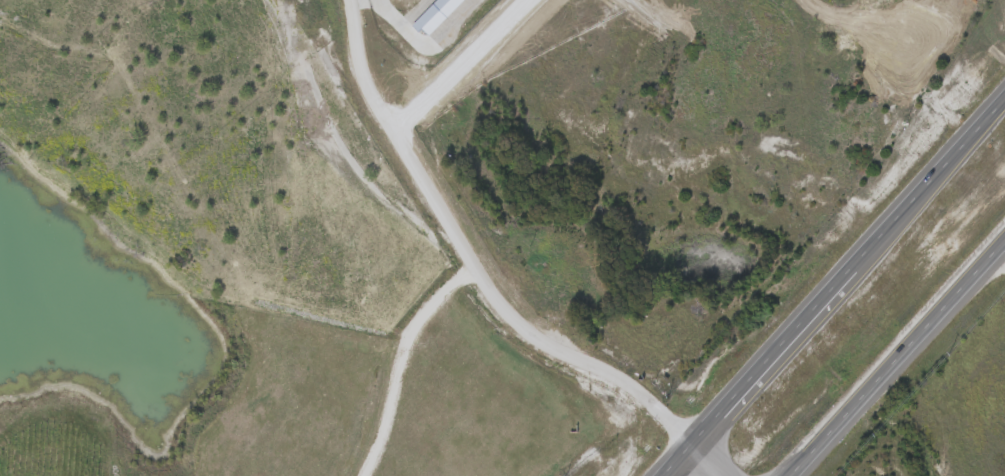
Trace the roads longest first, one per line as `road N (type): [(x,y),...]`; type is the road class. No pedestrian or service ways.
road 1 (residential): [(352,0),(366,74),(500,299),(534,327),(648,390),(720,475)]
road 2 (trunk): [(1004,102),(665,475)]
road 3 (trunk): [(784,475),(1004,236)]
road 4 (residential): [(477,260),(443,283),(410,328),(387,420),(362,475)]
road 5 (residential): [(399,132),(531,0)]

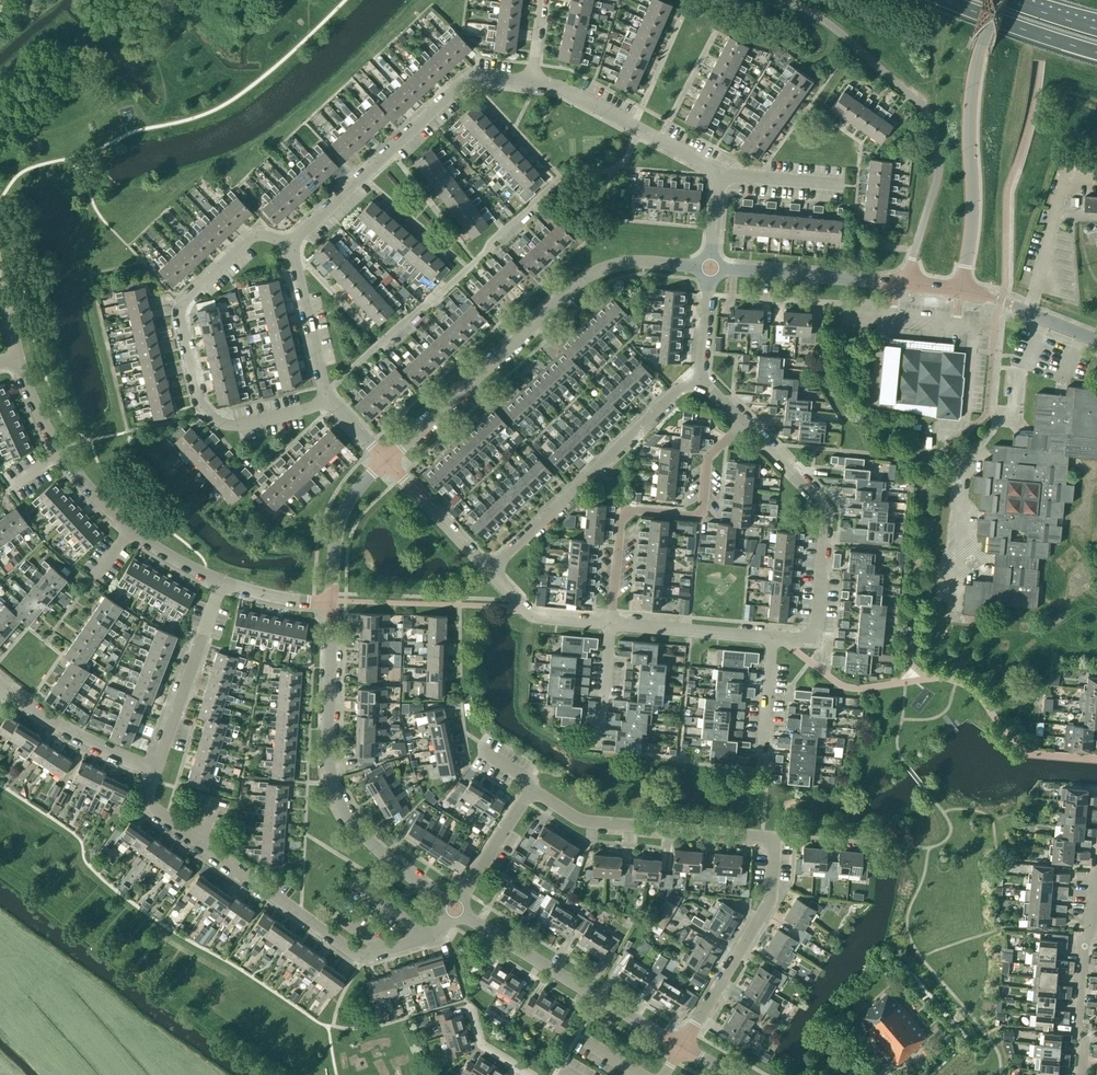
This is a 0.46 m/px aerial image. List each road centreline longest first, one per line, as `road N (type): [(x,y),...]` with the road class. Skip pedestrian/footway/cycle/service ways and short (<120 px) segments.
road 1 (residential): [(680,1048),(770,900),(776,839),(580,821),(529,792)]
road 2 (residential): [(454,910),(438,934),(365,956),(350,951),(154,811),(148,789),(154,768)]
road 3 (tertiary): [(386,464),(581,281),(632,261),(711,269)]
road 4 (residential): [(330,401),(235,426),(222,425),(199,403),(181,307),(252,239),(291,245)]
road 5 (tertiary): [(454,910),(382,857),(341,808),(329,763),(330,601)]
road 6 (unclassified): [(909,285),(938,165),(930,117),(867,56),(786,0)]
road 7 (unclassified): [(291,245),(462,81),(531,83)]
road 8 (unclassified): [(612,624),(621,510),(702,517),(708,456),(744,423)]
road 9 (unclassified): [(489,573),(697,375)]
road 10 (unclassified): [(773,639),(815,633),(826,514),(744,423)]
road 11 (tertiary): [(680,1048),(454,910)]
road 12 (tertiary): [(960,293),(982,43)]
road 13 (unclassified): [(718,176),(558,87),(531,83)]
road 14 (tertiary): [(711,269),(909,285)]
road 15 (residential): [(154,768),(223,582)]
road 16 (residential): [(1079,1074),(1077,1023),(1096,878)]
road 17 (residential): [(154,768),(54,725),(3,687)]
road 18 (unclassified): [(773,639),(612,624)]
road 19 (unclassified): [(330,401),(291,245)]
road 20 (trunk): [(945,0),(1096,52)]
road 21 (tertiary): [(330,601),(334,538),(349,501),(386,464)]
road 22 (unclassified): [(489,573),(386,464)]
road 23 (tertiary): [(1096,339),(960,293)]
road 24 (unclassified): [(612,624),(535,618),(489,573)]
road 25 (residential): [(529,792),(454,910)]
road 26 (residential): [(718,176),(856,184)]
road 27 (unclassified): [(764,767),(773,639)]
road 28 (unclassified): [(595,745),(612,624)]

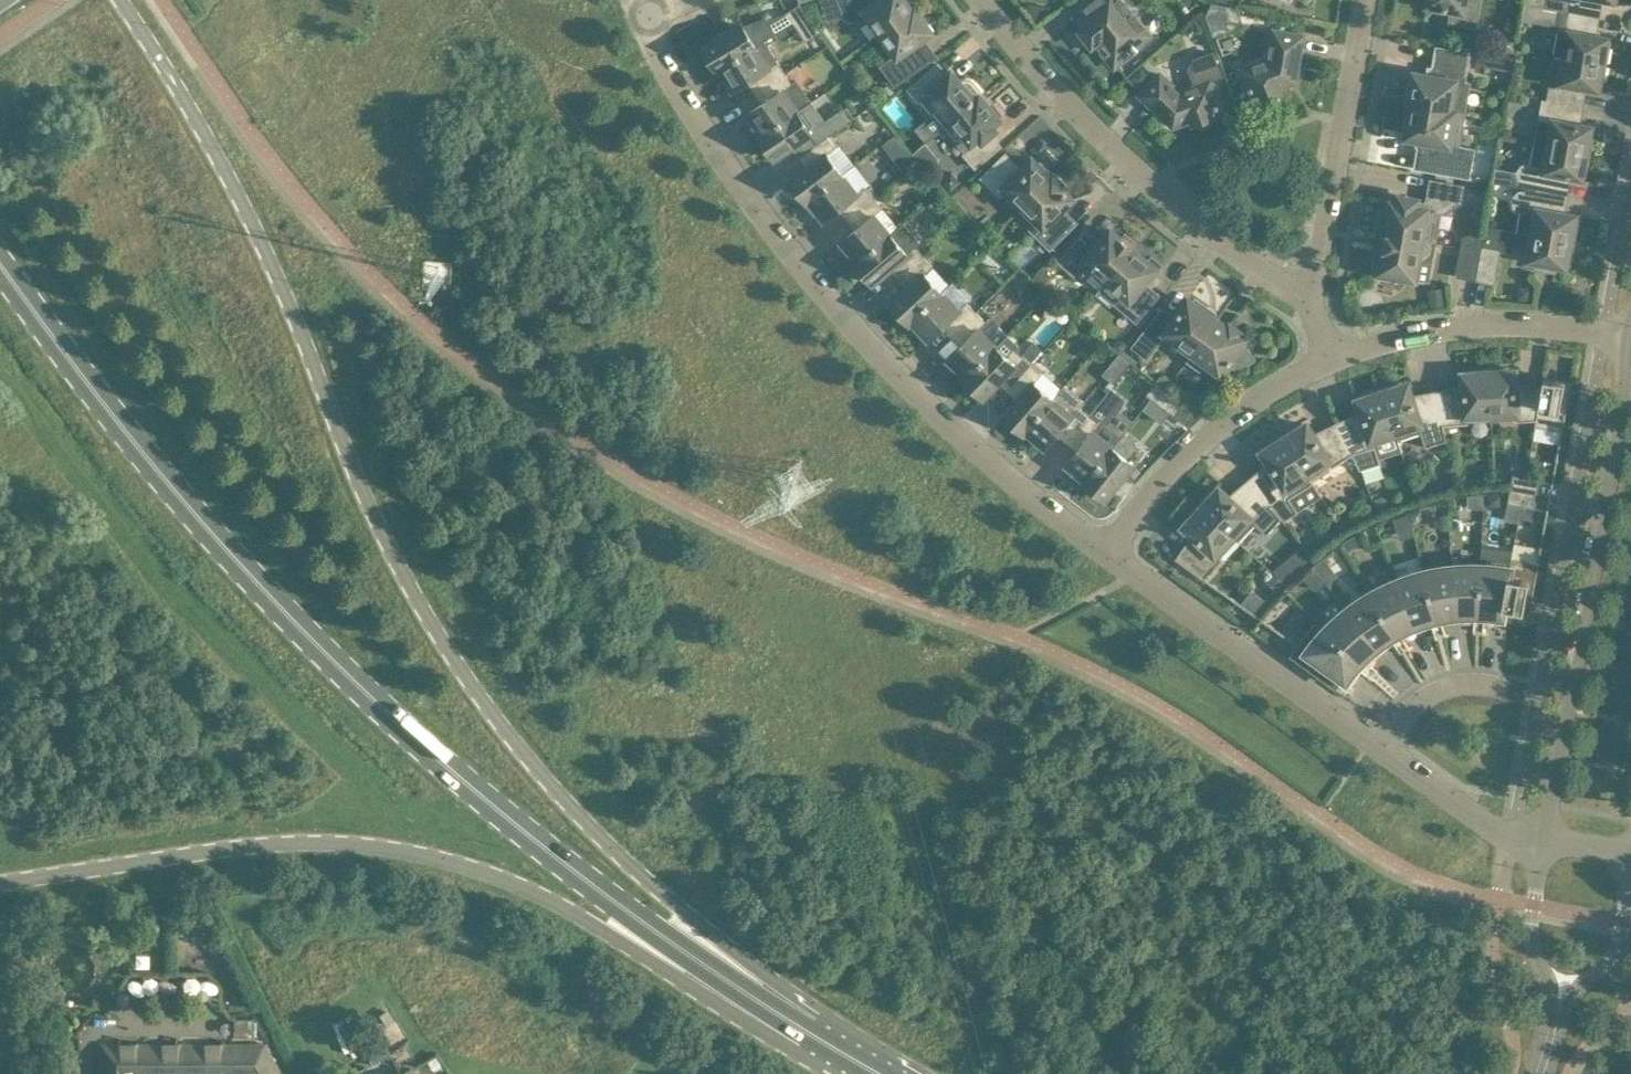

Problem description: Each record must be repeated exactly, and no picture may be carried over.

Problem solution:
Trace the roads longest first, one per line as `road N (type): [(x,y),...]`; type is the road class. No pedestrian or service ways.
road 1 (residential): [(352,0),(366,74),(500,299),(534,327),(648,390),(720,475)]
road 2 (trunk): [(1004,102),(665,475)]
road 3 (trunk): [(784,475),(1004,236)]
road 4 (residential): [(477,260),(443,283),(410,328),(387,420),(362,475)]
road 5 (residential): [(399,132),(531,0)]

This is a 0.46 m/px aerial image. List each road centreline longest first, one per line, as `road N (type): [(x,y),...]` with the road class. Skip pedestrian/footway/cycle/service ways and short (<120 px) segments.
road 1 (residential): [(680,1048),(770,900),(776,839),(580,821),(529,792)]
road 2 (residential): [(454,910),(438,934),(365,956),(350,951),(154,811),(148,789),(154,768)]
road 3 (tertiary): [(386,464),(581,281),(632,261),(711,269)]
road 4 (residential): [(330,401),(235,426),(222,425),(199,403),(181,307),(252,239),(291,245)]
road 5 (tertiary): [(454,910),(382,857),(341,808),(329,763),(330,601)]
road 6 (unclassified): [(909,285),(938,165),(930,117),(867,56),(786,0)]
road 7 (unclassified): [(291,245),(462,81),(531,83)]
road 8 (unclassified): [(612,624),(621,510),(702,517),(708,456),(744,423)]
road 9 (unclassified): [(489,573),(697,375)]
road 10 (unclassified): [(773,639),(815,633),(826,514),(744,423)]
road 11 (tertiary): [(680,1048),(454,910)]
road 12 (tertiary): [(960,293),(982,43)]
road 13 (unclassified): [(718,176),(558,87),(531,83)]
road 14 (tertiary): [(711,269),(909,285)]
road 15 (residential): [(154,768),(223,582)]
road 16 (residential): [(1079,1074),(1077,1023),(1096,878)]
road 17 (residential): [(154,768),(54,725),(3,687)]
road 18 (unclassified): [(773,639),(612,624)]
road 19 (unclassified): [(330,401),(291,245)]
road 20 (trunk): [(945,0),(1096,52)]
road 21 (tertiary): [(330,601),(334,538),(349,501),(386,464)]
road 22 (unclassified): [(489,573),(386,464)]
road 23 (tertiary): [(1096,339),(960,293)]
road 24 (unclassified): [(612,624),(535,618),(489,573)]
road 25 (residential): [(529,792),(454,910)]
road 26 (residential): [(718,176),(856,184)]
road 27 (unclassified): [(764,767),(773,639)]
road 28 (unclassified): [(595,745),(612,624)]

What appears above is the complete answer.